#### Record excerpts
*****

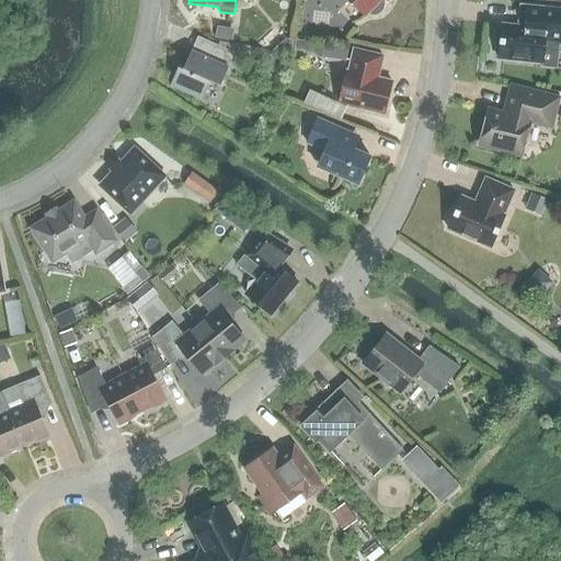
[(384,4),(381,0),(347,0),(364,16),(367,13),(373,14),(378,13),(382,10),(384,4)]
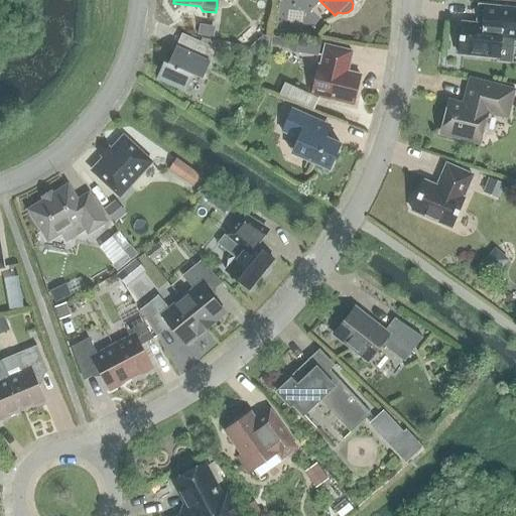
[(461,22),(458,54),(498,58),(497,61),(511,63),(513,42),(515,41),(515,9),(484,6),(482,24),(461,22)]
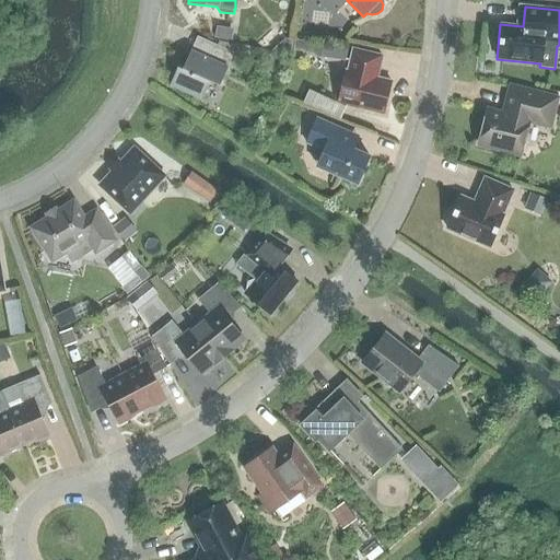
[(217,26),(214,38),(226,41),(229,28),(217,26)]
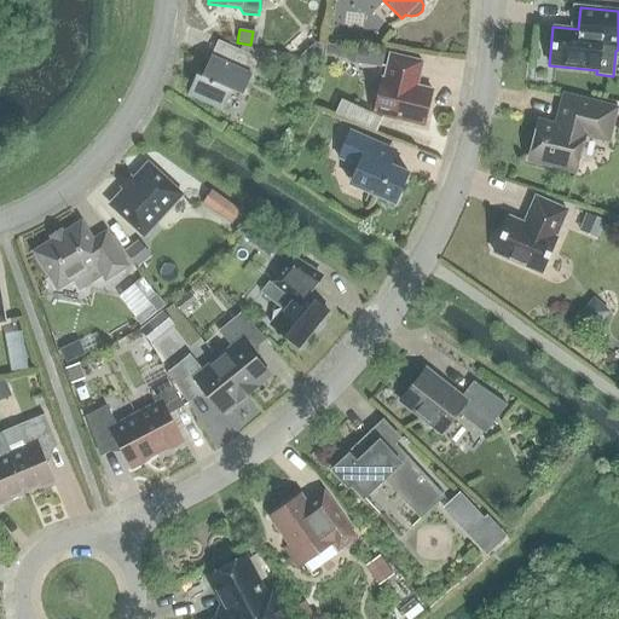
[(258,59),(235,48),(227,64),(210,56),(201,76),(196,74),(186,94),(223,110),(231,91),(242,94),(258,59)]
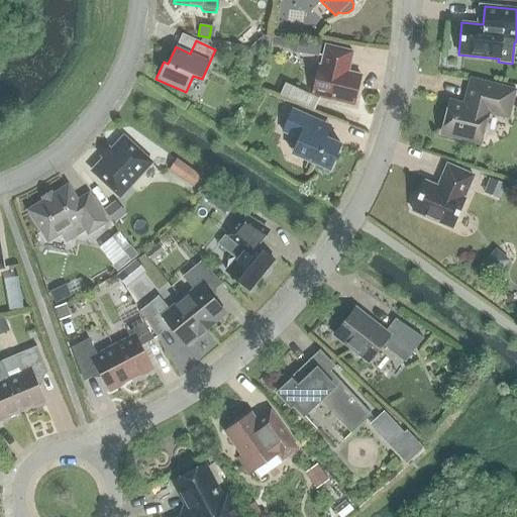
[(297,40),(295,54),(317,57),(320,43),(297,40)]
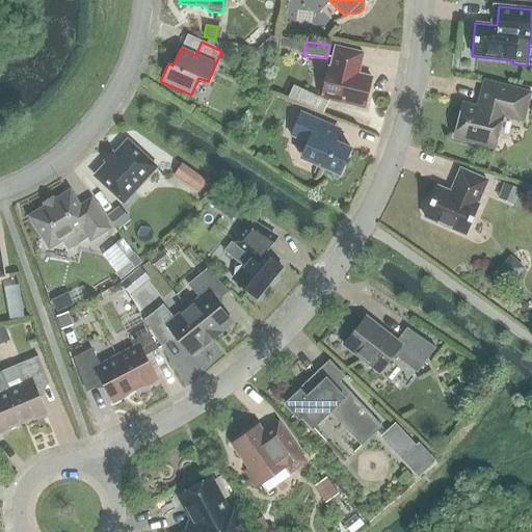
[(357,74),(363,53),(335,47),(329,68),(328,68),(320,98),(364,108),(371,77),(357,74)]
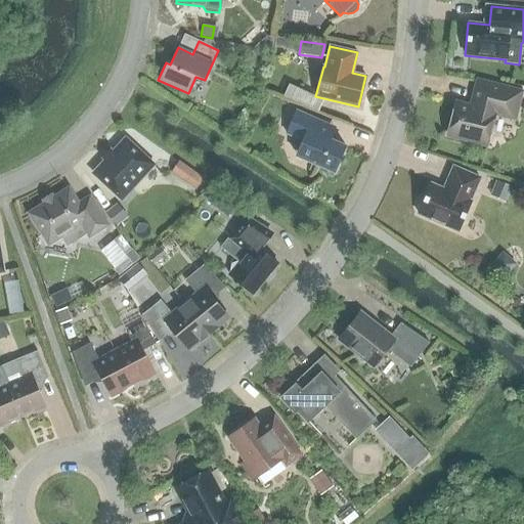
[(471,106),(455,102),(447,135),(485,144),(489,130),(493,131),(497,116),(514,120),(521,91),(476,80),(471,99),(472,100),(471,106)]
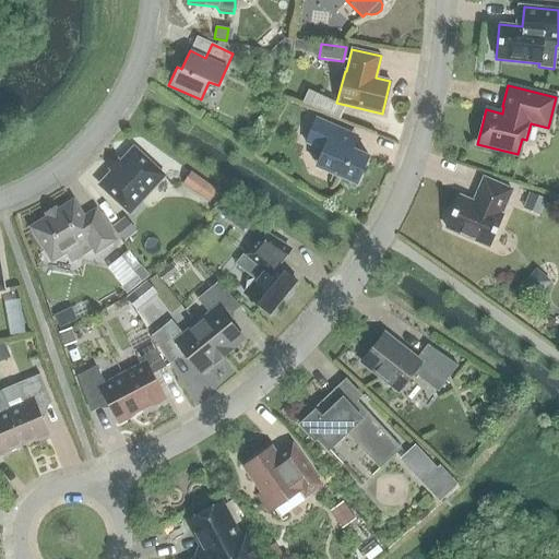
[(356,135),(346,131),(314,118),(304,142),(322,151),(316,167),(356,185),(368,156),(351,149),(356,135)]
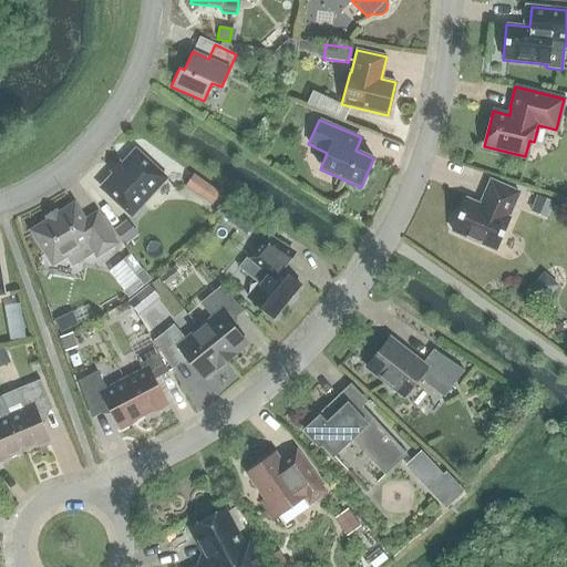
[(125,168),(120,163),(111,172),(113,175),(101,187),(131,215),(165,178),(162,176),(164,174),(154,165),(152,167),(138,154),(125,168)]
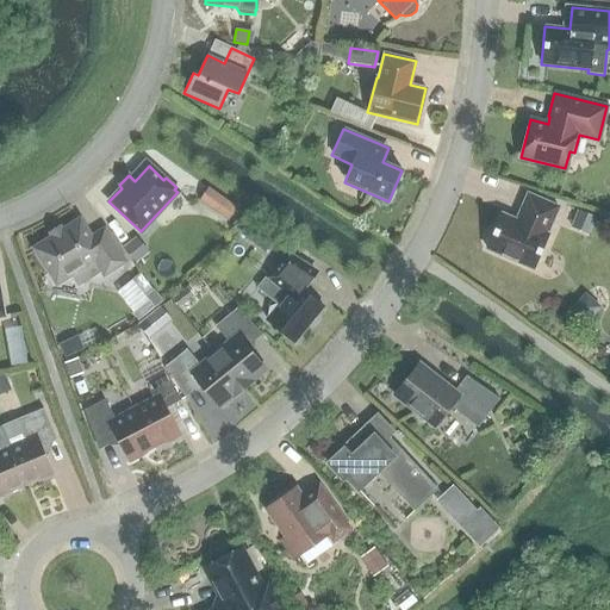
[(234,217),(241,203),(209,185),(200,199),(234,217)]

*****

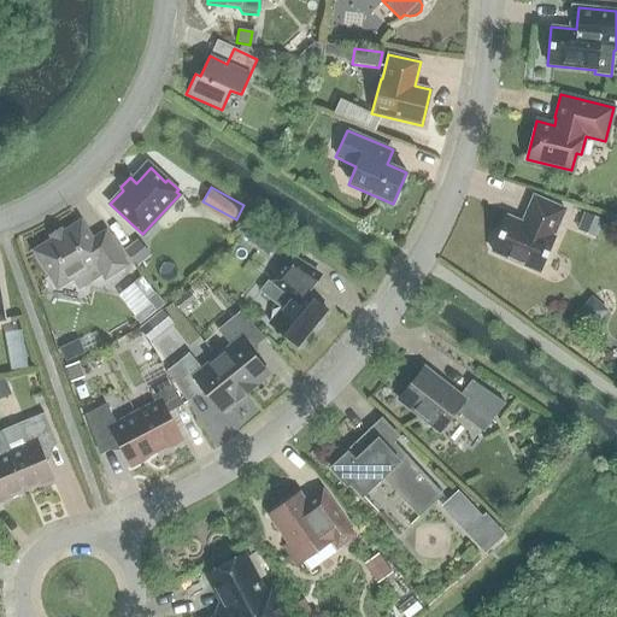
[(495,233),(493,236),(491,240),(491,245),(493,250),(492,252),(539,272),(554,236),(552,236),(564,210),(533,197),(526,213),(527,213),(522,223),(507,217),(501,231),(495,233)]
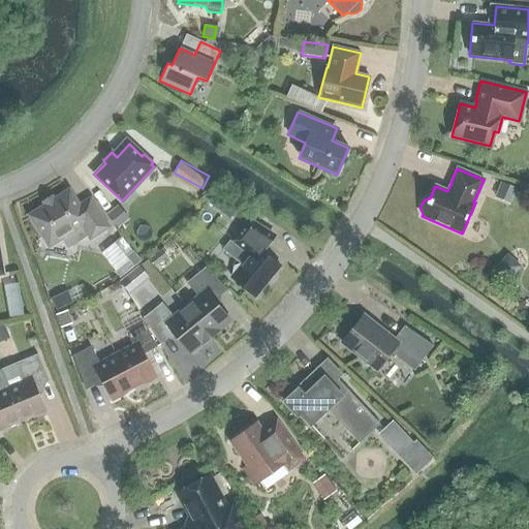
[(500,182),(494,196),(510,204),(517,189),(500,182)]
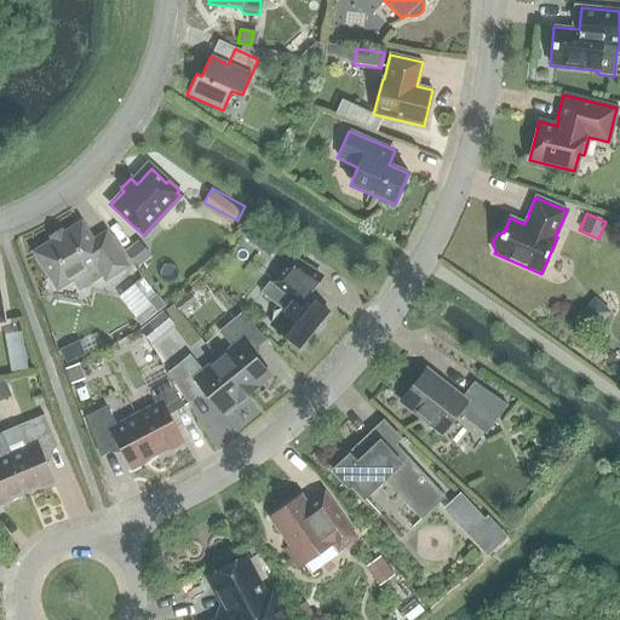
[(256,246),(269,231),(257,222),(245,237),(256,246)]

*****

#### Work instruction
Print, word for word, the lines above that run from the line containing "[(297,40),(295,54),(317,57),(320,43),(297,40)]" to the line containing "[(234,217),(241,203),(209,185),(200,199),(234,217)]", both included. Keep the pictures out.

#### Answer below
[(297,40),(295,54),(317,57),(320,43),(297,40)]
[(357,74),(363,53),(335,47),(329,68),(328,68),(320,98),(364,108),(371,77),(357,74)]
[(471,106),(455,102),(447,135),(485,144),(489,130),(493,131),(497,116),(514,120),(521,91),(476,80),(471,99),(472,100),(471,106)]
[(356,135),(346,131),(314,118),(304,142),(322,151),(316,167),(356,185),(368,156),(351,149),(356,135)]
[(125,168),(120,163),(111,172),(113,175),(101,187),(131,215),(165,178),(162,176),(164,174),(154,165),(152,167),(138,154),(125,168)]
[(234,217),(241,203),(209,185),(200,199),(234,217)]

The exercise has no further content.